» TASK GOAL
Count the lines in the listing that contain the string "clef", treating uppercase and lowercase as different. Reply with the number only.
##### SUPPLIED RECORDS
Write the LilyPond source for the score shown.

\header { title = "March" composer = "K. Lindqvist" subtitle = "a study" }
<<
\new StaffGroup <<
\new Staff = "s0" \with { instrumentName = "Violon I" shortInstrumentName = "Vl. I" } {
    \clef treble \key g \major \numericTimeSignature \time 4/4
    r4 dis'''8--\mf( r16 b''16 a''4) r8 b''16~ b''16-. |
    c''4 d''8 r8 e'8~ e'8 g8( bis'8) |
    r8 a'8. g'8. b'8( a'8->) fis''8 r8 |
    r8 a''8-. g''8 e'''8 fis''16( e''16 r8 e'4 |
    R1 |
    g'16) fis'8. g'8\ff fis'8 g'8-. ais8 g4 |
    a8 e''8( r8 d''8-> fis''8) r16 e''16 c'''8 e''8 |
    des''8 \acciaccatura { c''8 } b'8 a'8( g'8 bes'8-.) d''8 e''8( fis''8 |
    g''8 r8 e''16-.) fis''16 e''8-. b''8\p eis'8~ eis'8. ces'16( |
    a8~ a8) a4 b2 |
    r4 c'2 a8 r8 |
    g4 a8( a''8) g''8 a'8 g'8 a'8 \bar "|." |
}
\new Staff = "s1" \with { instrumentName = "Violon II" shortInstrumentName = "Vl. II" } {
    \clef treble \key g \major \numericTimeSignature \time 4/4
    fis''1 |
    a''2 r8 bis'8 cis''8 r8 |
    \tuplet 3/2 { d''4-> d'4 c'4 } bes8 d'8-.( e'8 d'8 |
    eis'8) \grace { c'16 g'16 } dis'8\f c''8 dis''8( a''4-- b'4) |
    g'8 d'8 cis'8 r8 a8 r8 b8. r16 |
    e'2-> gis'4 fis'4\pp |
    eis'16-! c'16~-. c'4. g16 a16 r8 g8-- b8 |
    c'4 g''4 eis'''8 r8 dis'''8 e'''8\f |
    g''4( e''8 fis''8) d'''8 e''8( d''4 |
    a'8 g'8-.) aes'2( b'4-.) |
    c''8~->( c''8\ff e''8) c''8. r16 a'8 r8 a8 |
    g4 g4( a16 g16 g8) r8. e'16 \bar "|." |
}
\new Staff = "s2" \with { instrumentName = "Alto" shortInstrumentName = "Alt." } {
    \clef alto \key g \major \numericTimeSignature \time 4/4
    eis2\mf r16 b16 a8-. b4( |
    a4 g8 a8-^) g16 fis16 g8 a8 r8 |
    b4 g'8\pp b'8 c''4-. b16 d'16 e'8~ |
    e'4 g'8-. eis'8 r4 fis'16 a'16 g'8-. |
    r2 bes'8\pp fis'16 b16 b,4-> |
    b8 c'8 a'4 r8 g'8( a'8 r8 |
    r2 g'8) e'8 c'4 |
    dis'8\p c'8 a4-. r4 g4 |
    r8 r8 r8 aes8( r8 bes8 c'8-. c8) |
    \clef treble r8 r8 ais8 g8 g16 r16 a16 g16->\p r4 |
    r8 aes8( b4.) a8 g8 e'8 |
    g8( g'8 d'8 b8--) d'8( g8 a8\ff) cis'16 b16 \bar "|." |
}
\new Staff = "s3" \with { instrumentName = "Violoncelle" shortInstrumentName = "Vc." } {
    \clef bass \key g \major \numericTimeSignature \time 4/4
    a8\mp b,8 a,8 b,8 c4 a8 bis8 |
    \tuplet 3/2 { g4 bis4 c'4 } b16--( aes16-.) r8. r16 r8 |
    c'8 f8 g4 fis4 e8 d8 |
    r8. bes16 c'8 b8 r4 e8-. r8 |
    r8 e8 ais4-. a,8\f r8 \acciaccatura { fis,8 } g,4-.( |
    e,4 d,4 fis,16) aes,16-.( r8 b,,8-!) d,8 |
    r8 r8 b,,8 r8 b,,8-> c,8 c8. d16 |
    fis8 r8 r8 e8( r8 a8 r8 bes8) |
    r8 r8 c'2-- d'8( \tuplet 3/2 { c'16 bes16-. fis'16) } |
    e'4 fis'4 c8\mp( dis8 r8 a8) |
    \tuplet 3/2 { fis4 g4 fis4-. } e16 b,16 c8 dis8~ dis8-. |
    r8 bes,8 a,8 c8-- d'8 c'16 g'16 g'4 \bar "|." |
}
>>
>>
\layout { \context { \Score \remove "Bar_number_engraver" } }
##########
» OUTPUT BELOW
5